In the entries that follow, the lines from the one with "camera: 45 degrees right, 5 degrees up" through the one with "(426, 280) = (571, 397): none" are the ones to write out, exactly and with both ends included. Nothing else should appear.

*** Opening of SUPPLIED DATA ***

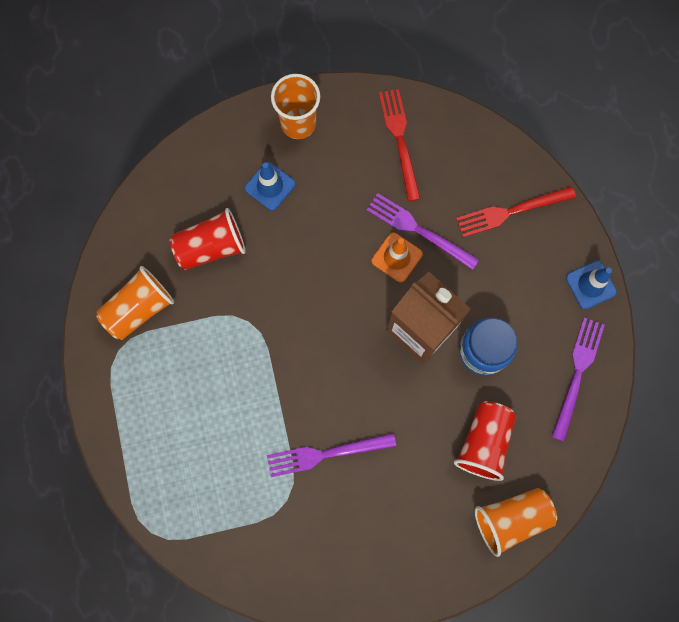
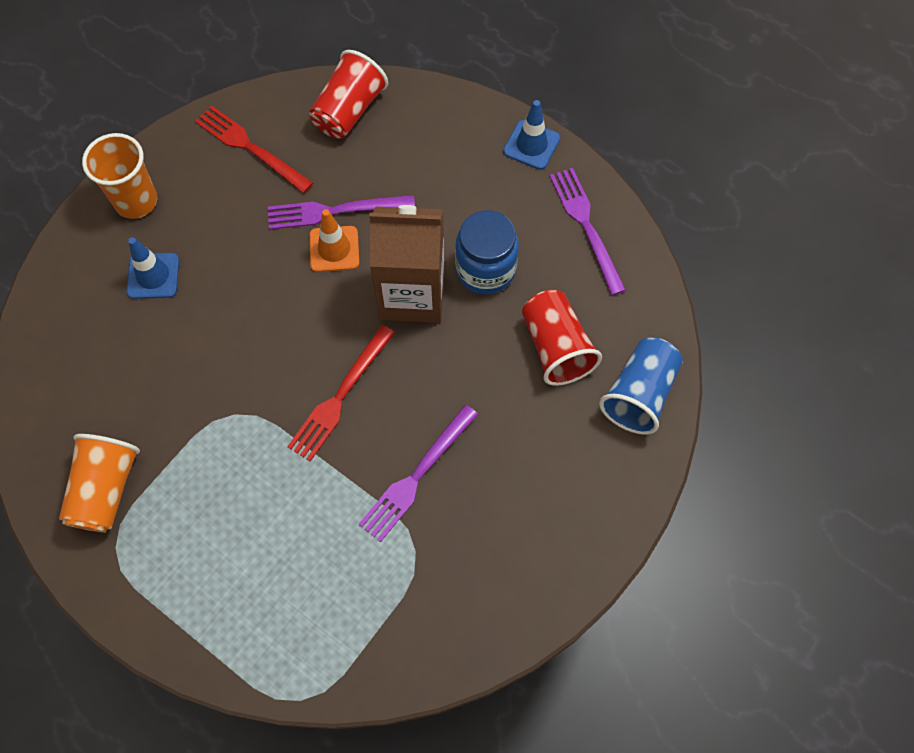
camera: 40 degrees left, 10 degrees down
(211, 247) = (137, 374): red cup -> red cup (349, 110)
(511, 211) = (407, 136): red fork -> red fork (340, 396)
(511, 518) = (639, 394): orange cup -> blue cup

*** Close of SUPPLIED DATA ***
*** Opening of SUPPLIED DATA ***

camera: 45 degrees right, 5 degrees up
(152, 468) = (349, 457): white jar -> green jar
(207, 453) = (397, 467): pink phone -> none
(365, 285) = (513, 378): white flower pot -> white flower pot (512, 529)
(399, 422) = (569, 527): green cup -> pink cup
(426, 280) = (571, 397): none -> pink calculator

*** Close of SUPPLIED DATA ***
*** Opening of SUPPLIED DATA ***

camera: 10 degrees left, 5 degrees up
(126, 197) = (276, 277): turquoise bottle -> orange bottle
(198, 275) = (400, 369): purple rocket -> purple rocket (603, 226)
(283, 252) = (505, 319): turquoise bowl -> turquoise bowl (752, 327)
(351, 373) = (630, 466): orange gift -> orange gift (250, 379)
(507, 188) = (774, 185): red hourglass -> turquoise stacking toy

*** Close of SUPPLIED DATA ***

WRITTEN ANSWER >>
camera: 45 degrees right, 5 degrees up
(152, 468) = (349, 457): white jar -> green jar
(207, 453) = (397, 467): pink phone -> none
(365, 285) = (513, 378): white flower pot -> white flower pot (512, 529)
(399, 422) = (569, 527): green cup -> pink cup
(426, 280) = (571, 397): none -> pink calculator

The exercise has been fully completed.